▶ **What you need to do**: Please return each line of the listing below exactly as written.

▶ **Source material**:
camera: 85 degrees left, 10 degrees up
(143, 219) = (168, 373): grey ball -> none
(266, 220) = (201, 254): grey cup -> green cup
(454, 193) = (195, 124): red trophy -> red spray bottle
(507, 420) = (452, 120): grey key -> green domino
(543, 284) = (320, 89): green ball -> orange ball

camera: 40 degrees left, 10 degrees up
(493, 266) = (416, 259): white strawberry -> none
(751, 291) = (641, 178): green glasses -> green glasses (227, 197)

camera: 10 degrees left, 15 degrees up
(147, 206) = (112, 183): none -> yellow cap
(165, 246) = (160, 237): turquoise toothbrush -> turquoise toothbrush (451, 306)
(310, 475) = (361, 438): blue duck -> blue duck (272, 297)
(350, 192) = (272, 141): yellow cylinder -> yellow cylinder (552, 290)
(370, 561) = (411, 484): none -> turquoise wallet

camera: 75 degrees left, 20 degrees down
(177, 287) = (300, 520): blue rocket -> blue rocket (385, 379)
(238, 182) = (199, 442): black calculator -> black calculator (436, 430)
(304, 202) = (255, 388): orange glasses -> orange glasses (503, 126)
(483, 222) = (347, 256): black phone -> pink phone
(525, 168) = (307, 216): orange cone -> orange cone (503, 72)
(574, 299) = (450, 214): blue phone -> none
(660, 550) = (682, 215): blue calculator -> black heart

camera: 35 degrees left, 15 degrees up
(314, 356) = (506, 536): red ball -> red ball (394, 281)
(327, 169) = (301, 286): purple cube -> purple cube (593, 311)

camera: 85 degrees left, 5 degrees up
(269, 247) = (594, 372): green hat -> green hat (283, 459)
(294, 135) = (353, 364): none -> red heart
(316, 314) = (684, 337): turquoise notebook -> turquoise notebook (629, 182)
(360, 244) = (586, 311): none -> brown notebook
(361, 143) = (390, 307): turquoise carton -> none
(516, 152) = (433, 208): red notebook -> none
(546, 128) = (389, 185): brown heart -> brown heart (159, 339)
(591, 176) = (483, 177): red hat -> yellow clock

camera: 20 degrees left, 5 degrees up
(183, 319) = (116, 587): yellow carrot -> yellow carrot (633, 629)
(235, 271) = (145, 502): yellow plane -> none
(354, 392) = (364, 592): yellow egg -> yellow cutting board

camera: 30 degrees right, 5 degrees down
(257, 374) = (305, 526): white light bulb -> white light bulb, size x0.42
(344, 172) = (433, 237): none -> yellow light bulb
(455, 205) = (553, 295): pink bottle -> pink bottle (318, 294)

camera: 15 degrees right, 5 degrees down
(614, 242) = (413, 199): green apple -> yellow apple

▶ **Expected answer**:
camera: 85 degrees left, 10 degrees up
(143, 219) = (168, 373): grey ball -> none
(266, 220) = (201, 254): grey cup -> green cup
(454, 193) = (195, 124): red trophy -> red spray bottle
(507, 420) = (452, 120): grey key -> green domino
(543, 284) = (320, 89): green ball -> orange ball

camera: 40 degrees left, 10 degrees up
(493, 266) = (416, 259): white strawberry -> none
(751, 291) = (641, 178): green glasses -> green glasses (227, 197)

camera: 10 degrees left, 15 degrees up
(147, 206) = (112, 183): none -> yellow cap
(165, 246) = (160, 237): turquoise toothbrush -> turquoise toothbrush (451, 306)
(310, 475) = (361, 438): blue duck -> blue duck (272, 297)
(350, 192) = (272, 141): yellow cylinder -> yellow cylinder (552, 290)
(370, 561) = (411, 484): none -> turquoise wallet

camera: 75 degrees left, 20 degrees down
(177, 287) = (300, 520): blue rocket -> blue rocket (385, 379)
(238, 182) = (199, 442): black calculator -> black calculator (436, 430)
(304, 202) = (255, 388): orange glasses -> orange glasses (503, 126)
(483, 222) = (347, 256): black phone -> pink phone
(525, 168) = (307, 216): orange cone -> orange cone (503, 72)
(574, 299) = (450, 214): blue phone -> none
(660, 550) = (682, 215): blue calculator -> black heart

camera: 35 degrees left, 15 degrees up
(314, 356) = (506, 536): red ball -> red ball (394, 281)
(327, 169) = (301, 286): purple cube -> purple cube (593, 311)

camera: 85 degrees left, 5 degrees up
(269, 247) = (594, 372): green hat -> green hat (283, 459)
(294, 135) = (353, 364): none -> red heart
(316, 314) = (684, 337): turquoise notebook -> turquoise notebook (629, 182)
(360, 244) = (586, 311): none -> brown notebook
(361, 143) = (390, 307): turquoise carton -> none
(516, 152) = (433, 208): red notebook -> none
(546, 128) = (389, 185): brown heart -> brown heart (159, 339)
(591, 176) = (483, 177): red hat -> yellow clock

camera: 20 degrees left, 5 degrees up
(183, 319) = (116, 587): yellow carrot -> yellow carrot (633, 629)
(235, 271) = (145, 502): yellow plane -> none
(354, 392) = (364, 592): yellow egg -> yellow cutting board

camera: 30 degrees right, 5 degrees down
(257, 374) = (305, 526): white light bulb -> white light bulb, size x0.42
(344, 172) = (433, 237): none -> yellow light bulb
(455, 205) = (553, 295): pink bottle -> pink bottle (318, 294)

camera: 15 degrees right, 5 degrees down
(614, 242) = (413, 199): green apple -> yellow apple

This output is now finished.